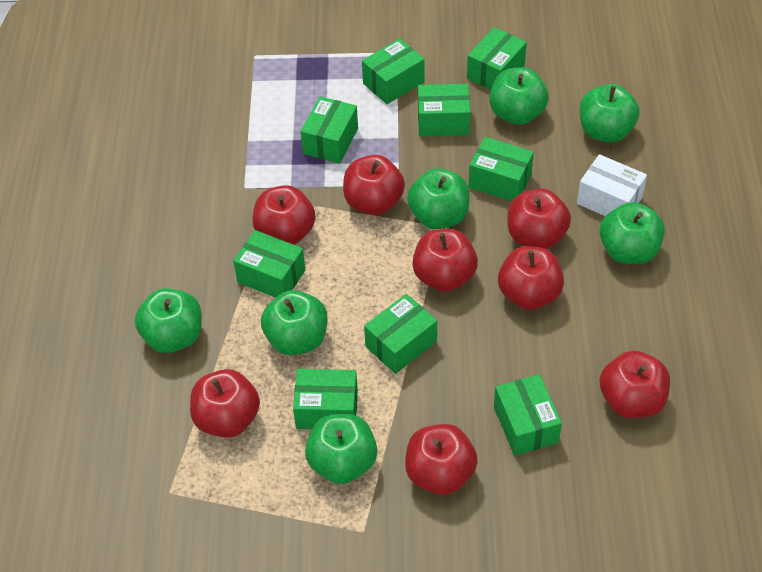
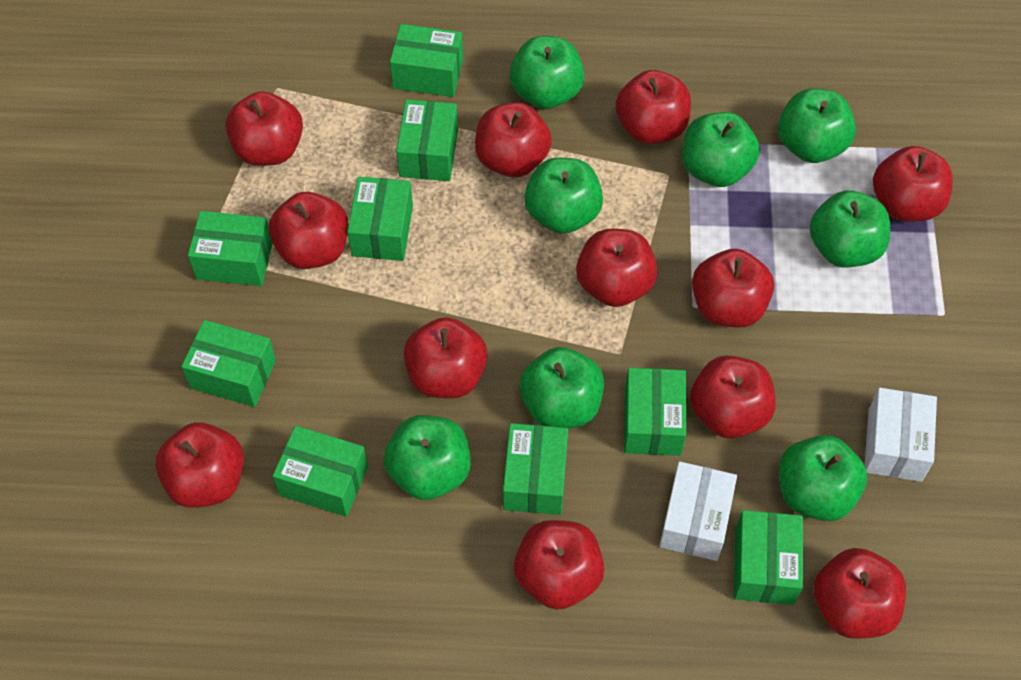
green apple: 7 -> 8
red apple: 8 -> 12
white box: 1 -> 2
******************************
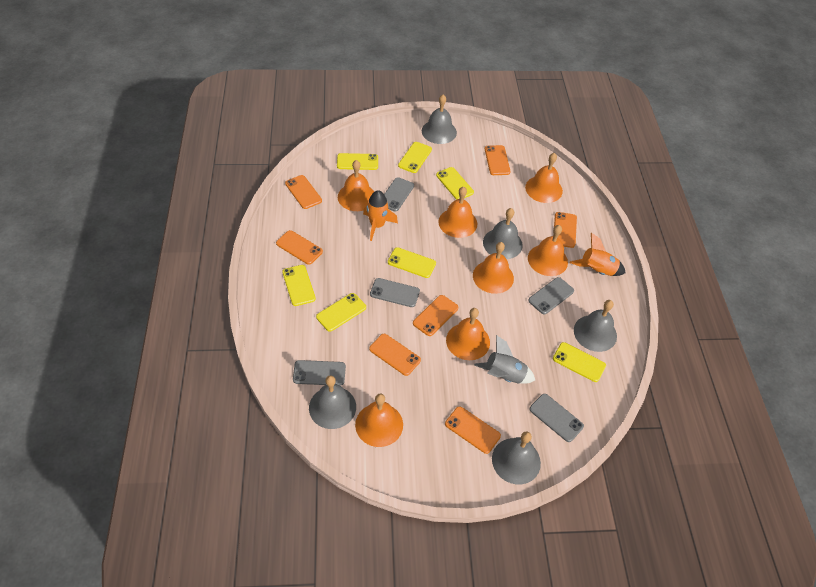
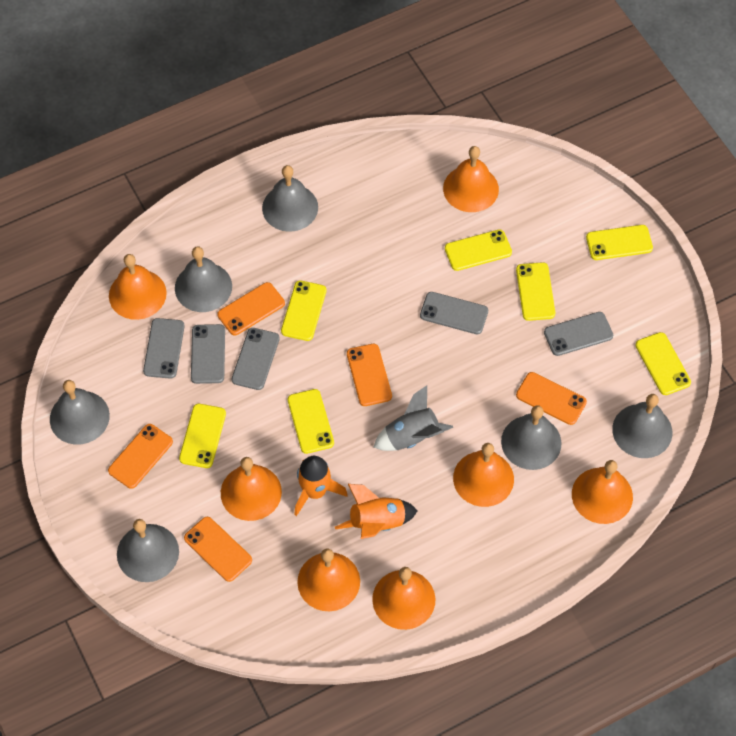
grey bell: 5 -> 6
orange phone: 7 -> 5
******************************
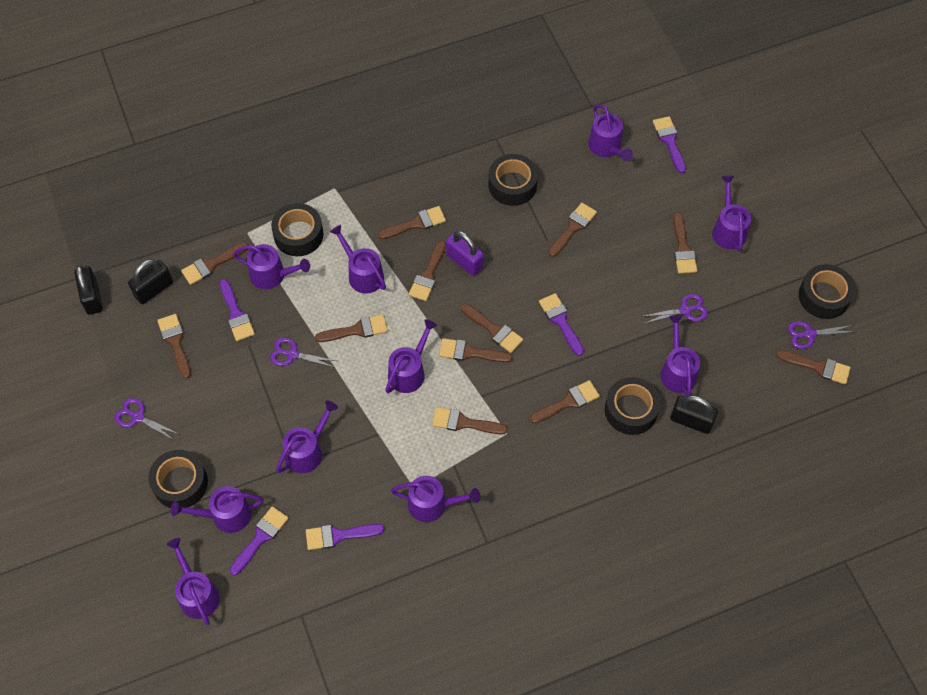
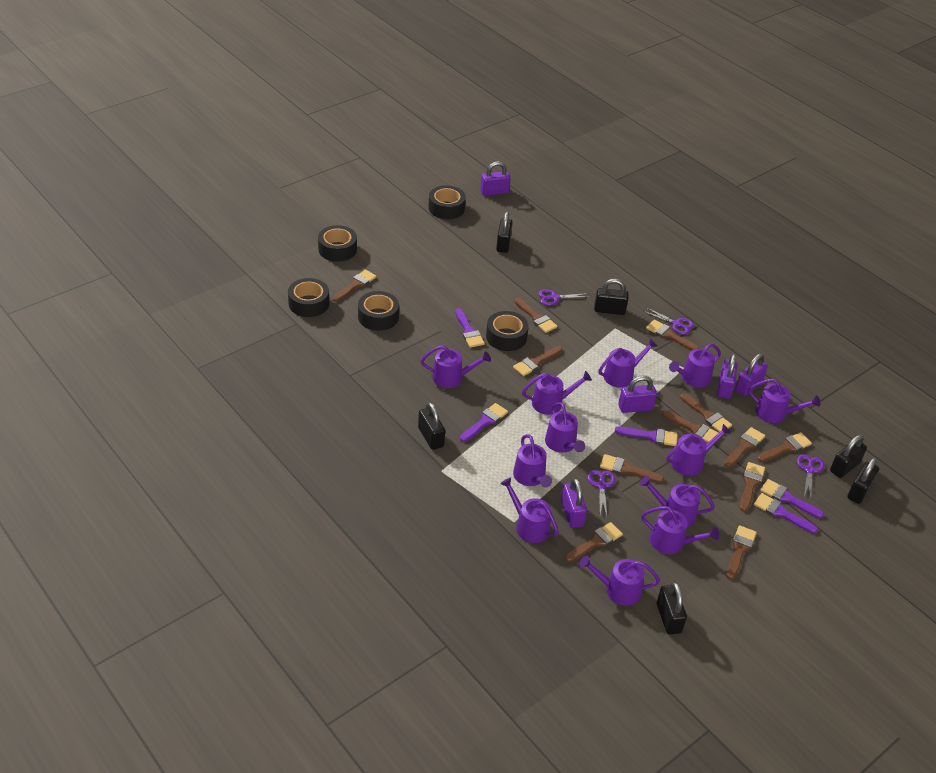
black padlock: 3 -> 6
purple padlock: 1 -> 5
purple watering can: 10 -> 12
******************************
**Assignment:** Retype exactly the span of lines from the one with "black padlock: 3 -> 6" through the one with "purple watering can: 10 -> 12"; include both ends and omit the rest of the material.

**Your response:**
black padlock: 3 -> 6
purple padlock: 1 -> 5
purple watering can: 10 -> 12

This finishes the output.